A single stretch of the material below is to be transcribed exactly, starting at the line with "IMU3 pin SCL: D5 -> A5" and ending after the line with "STEPPER1 pin IN2: D12 -> D3".

● Data
****************************************

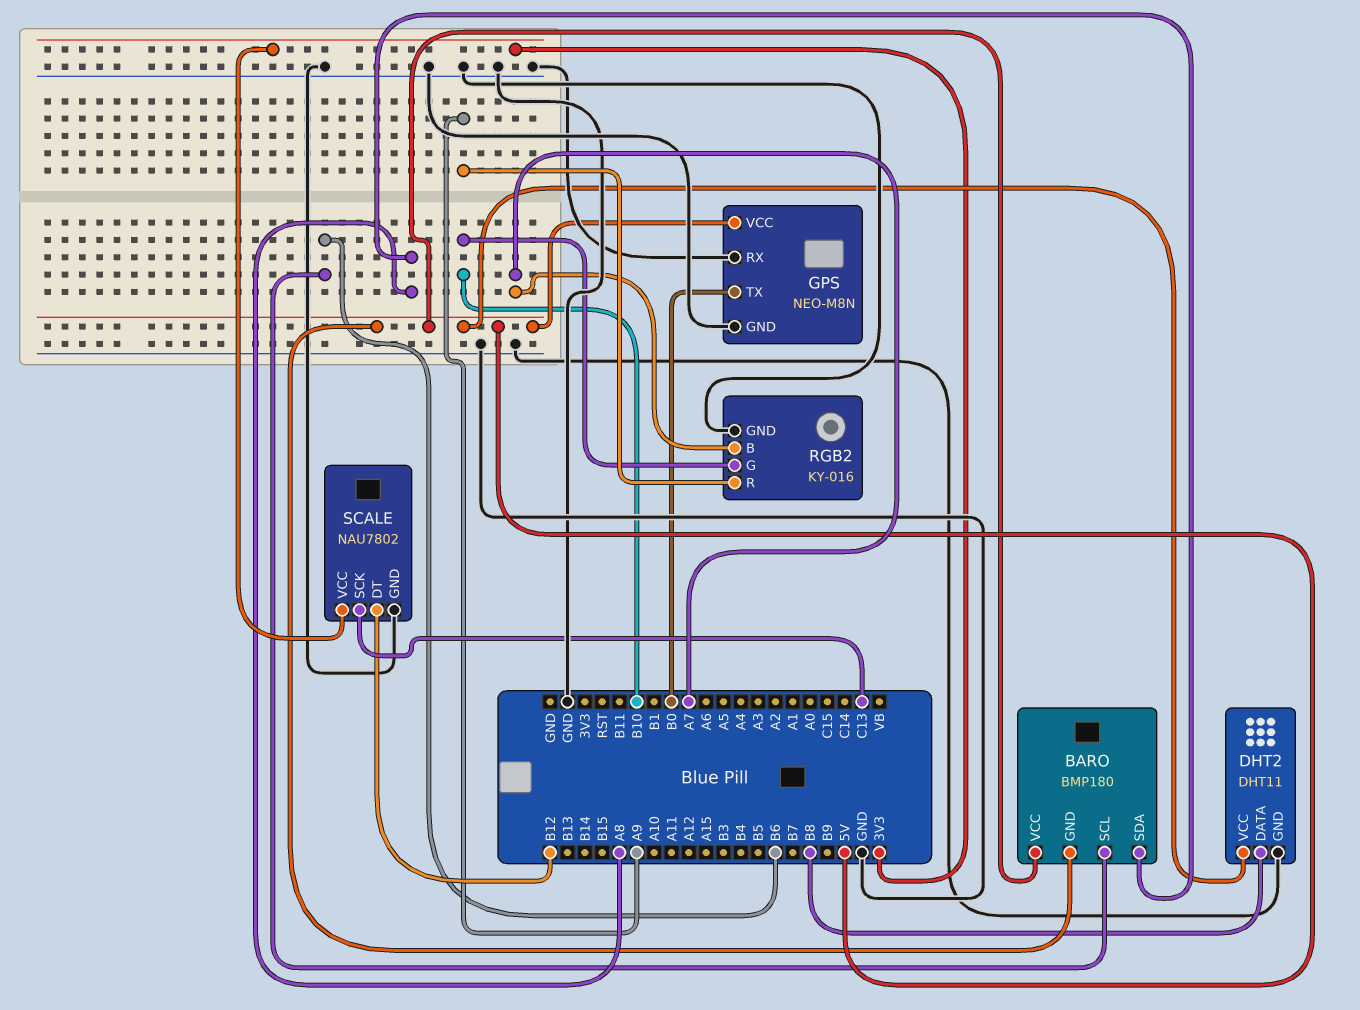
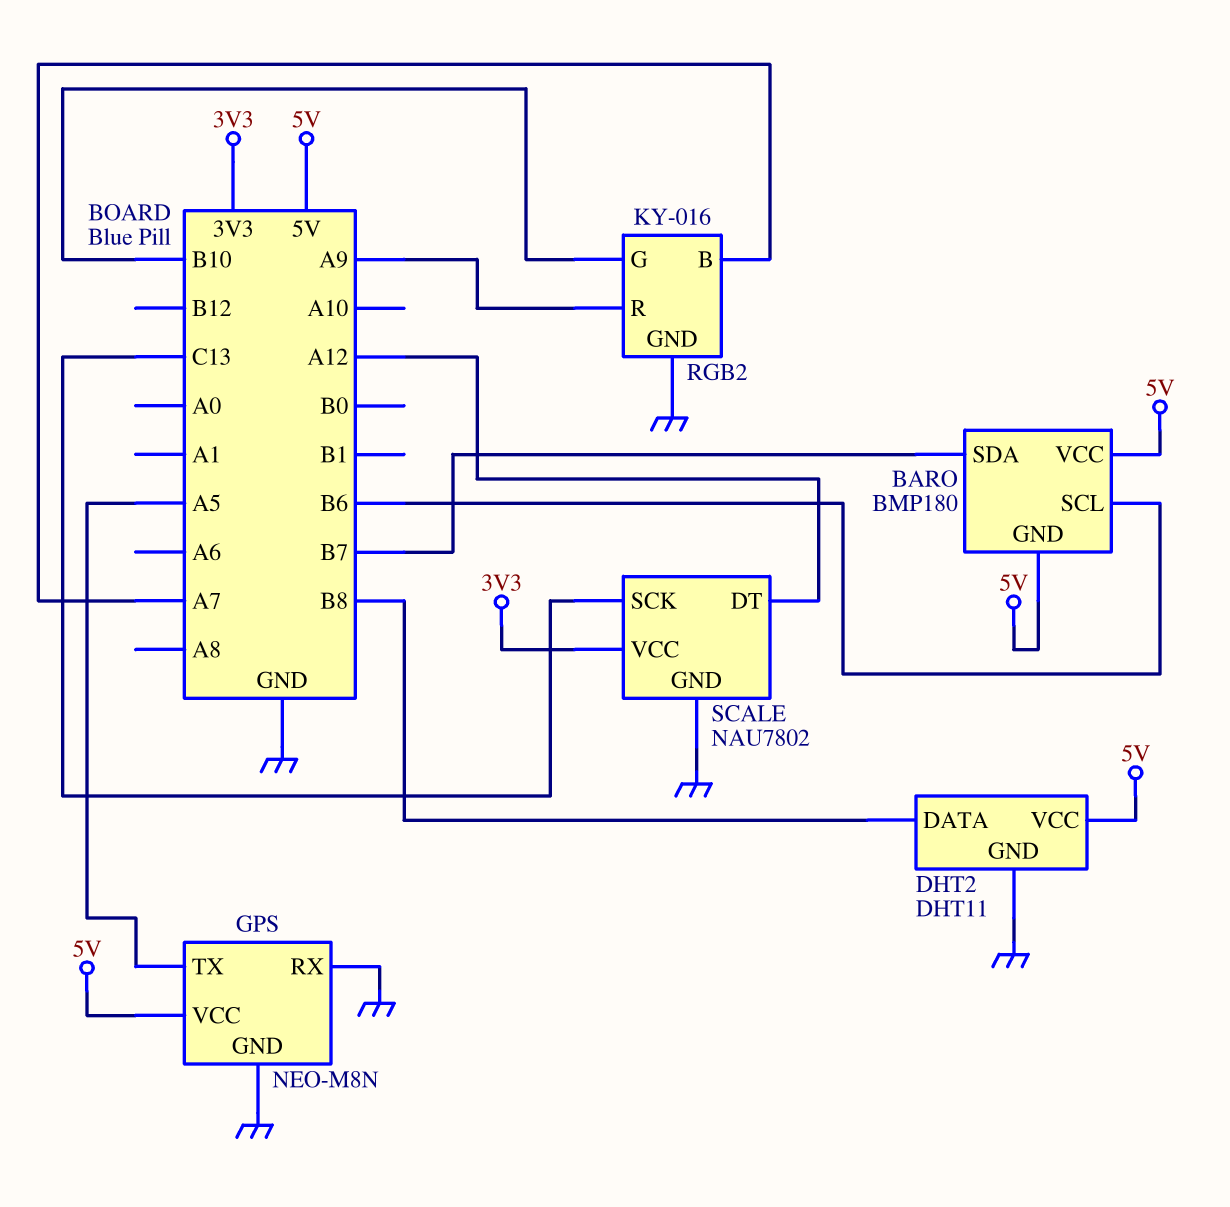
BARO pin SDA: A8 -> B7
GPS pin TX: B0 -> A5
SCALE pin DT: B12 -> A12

****************************************

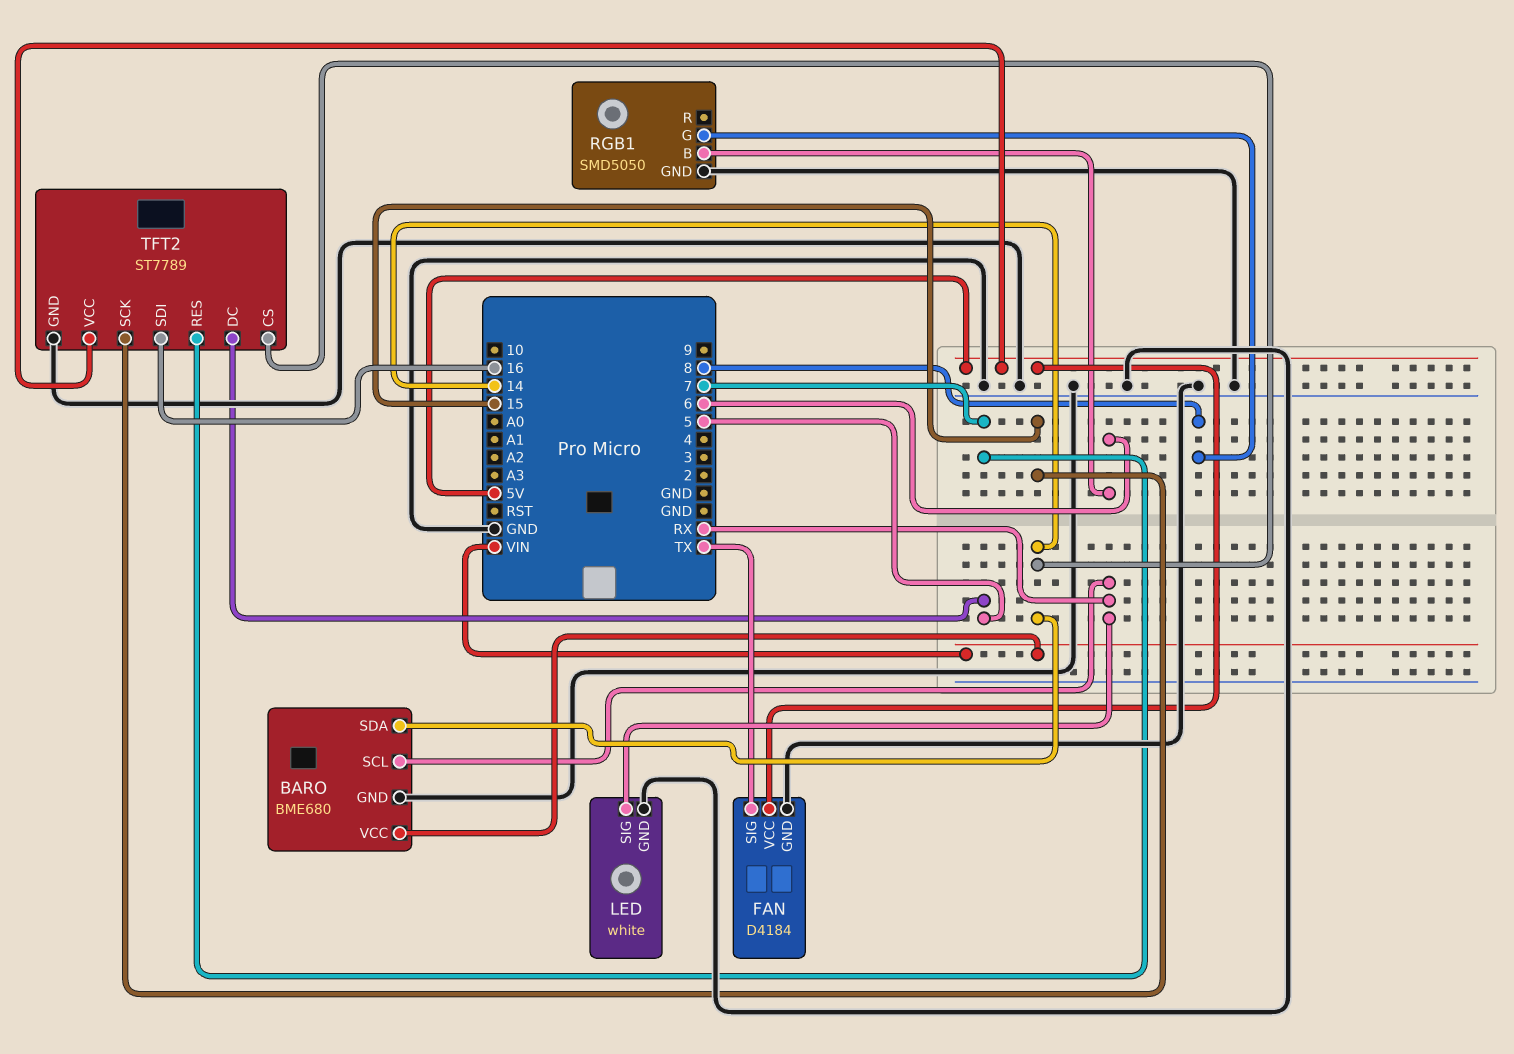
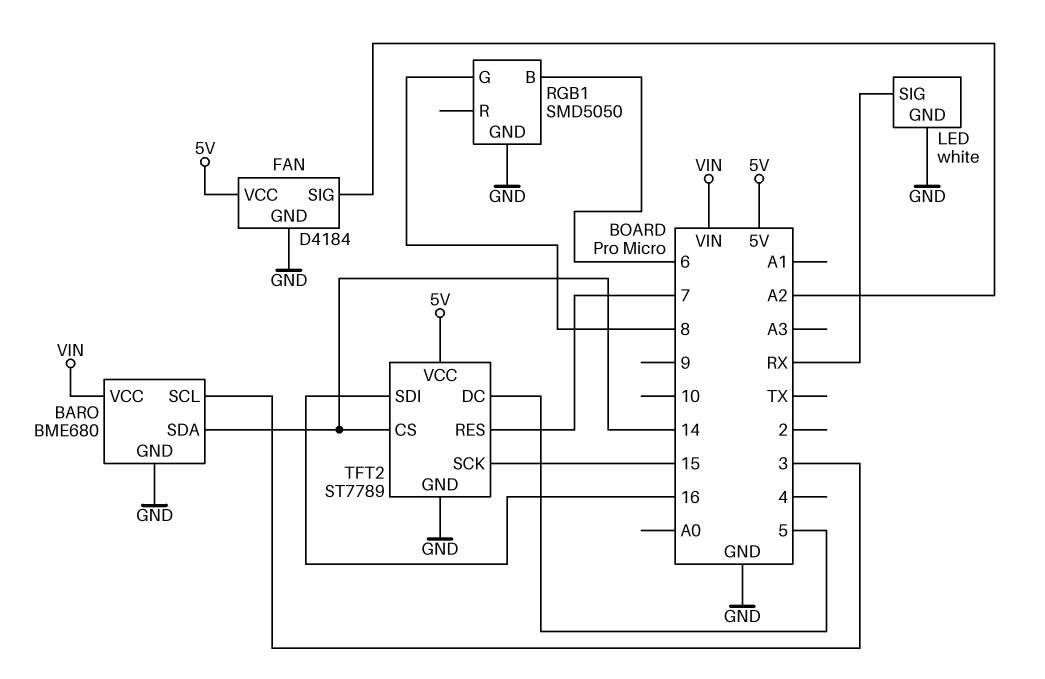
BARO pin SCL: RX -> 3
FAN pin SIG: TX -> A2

****************************************

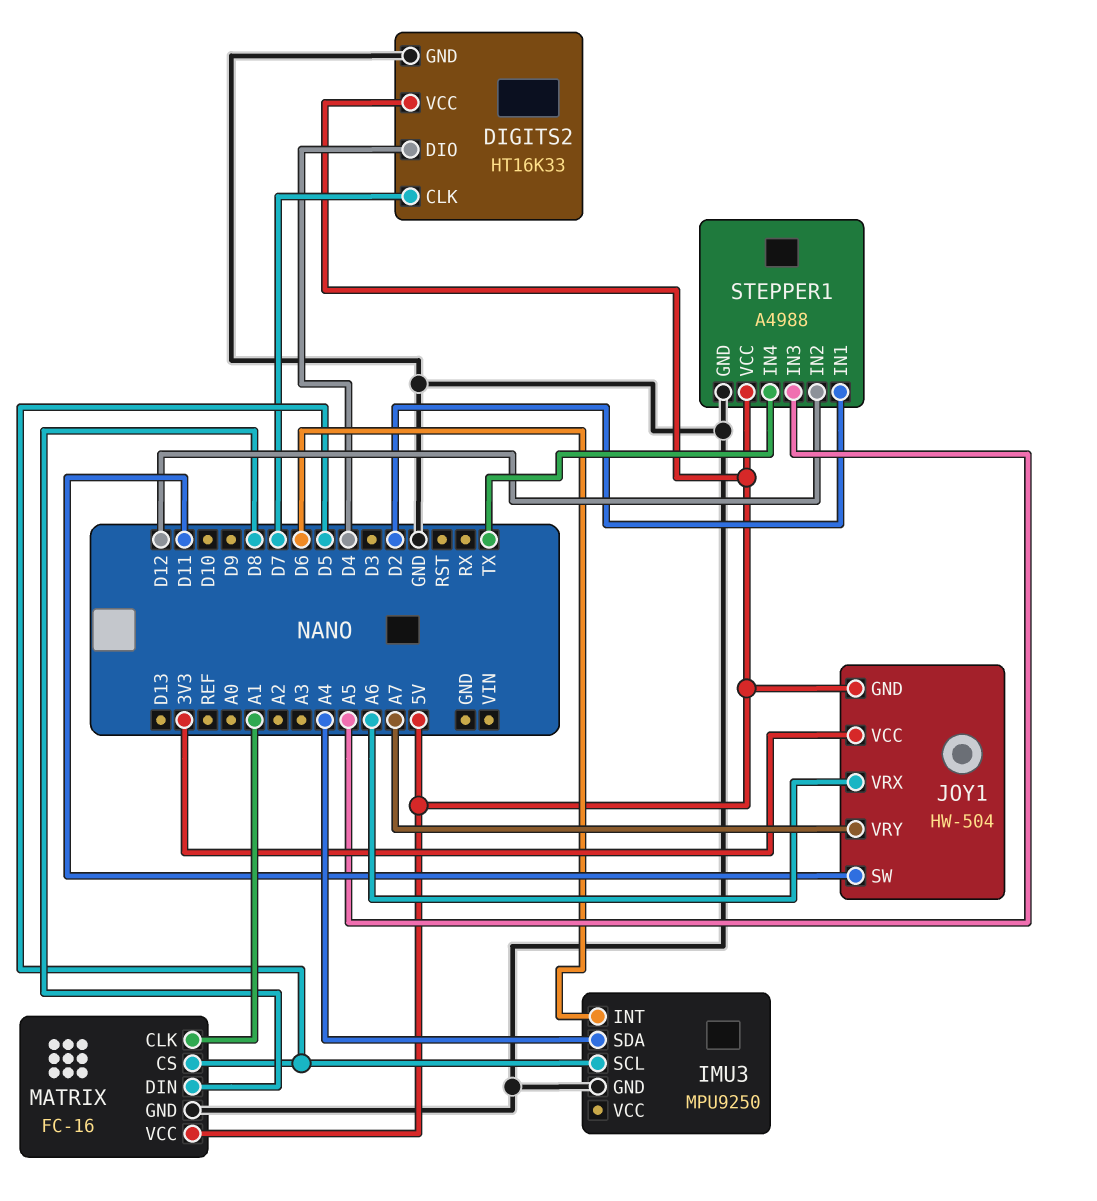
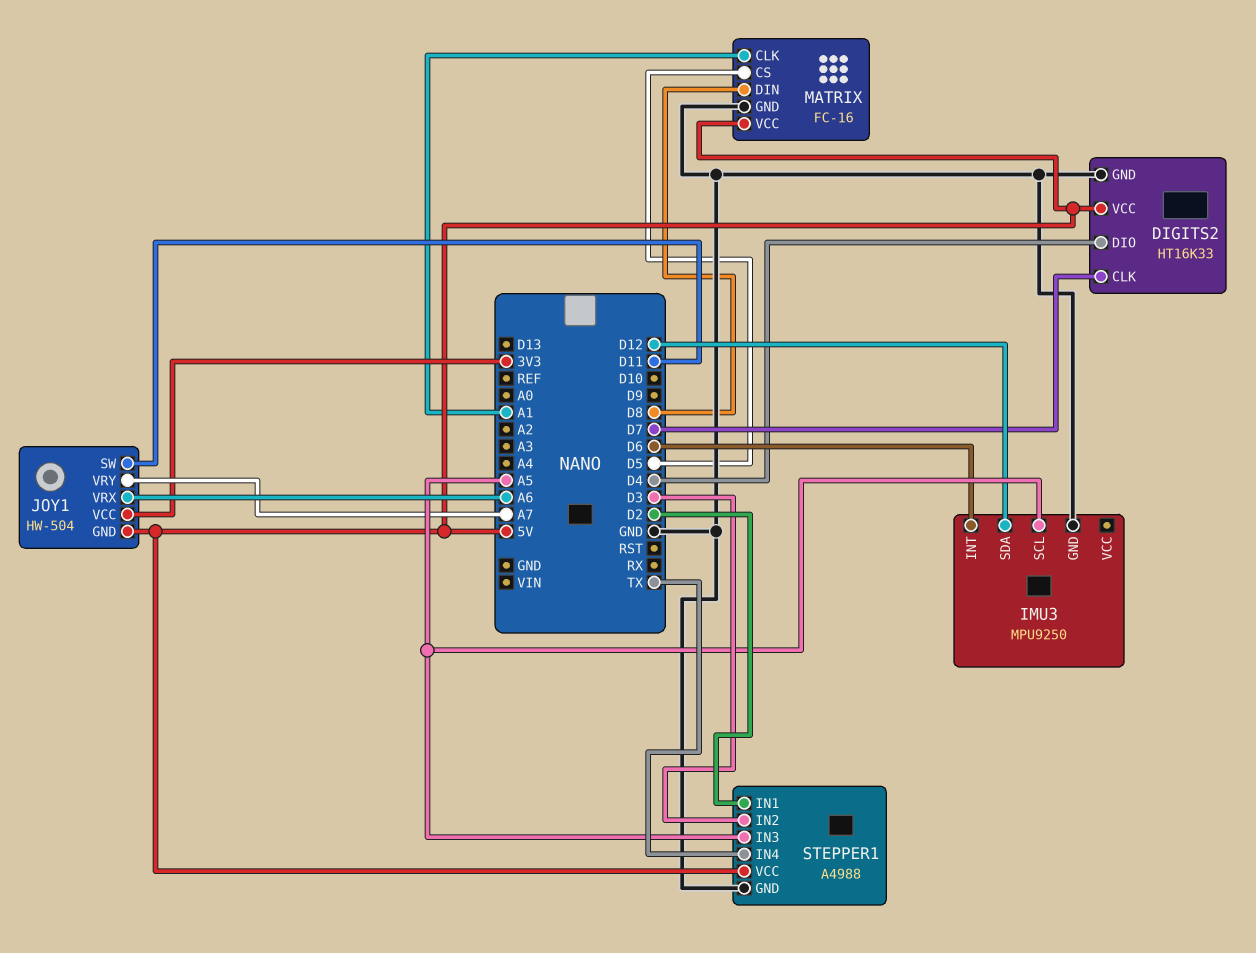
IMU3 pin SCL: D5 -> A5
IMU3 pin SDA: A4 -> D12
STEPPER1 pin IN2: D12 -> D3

****************************************

● Response to this exercise
IMU3 pin SCL: D5 -> A5
IMU3 pin SDA: A4 -> D12
STEPPER1 pin IN2: D12 -> D3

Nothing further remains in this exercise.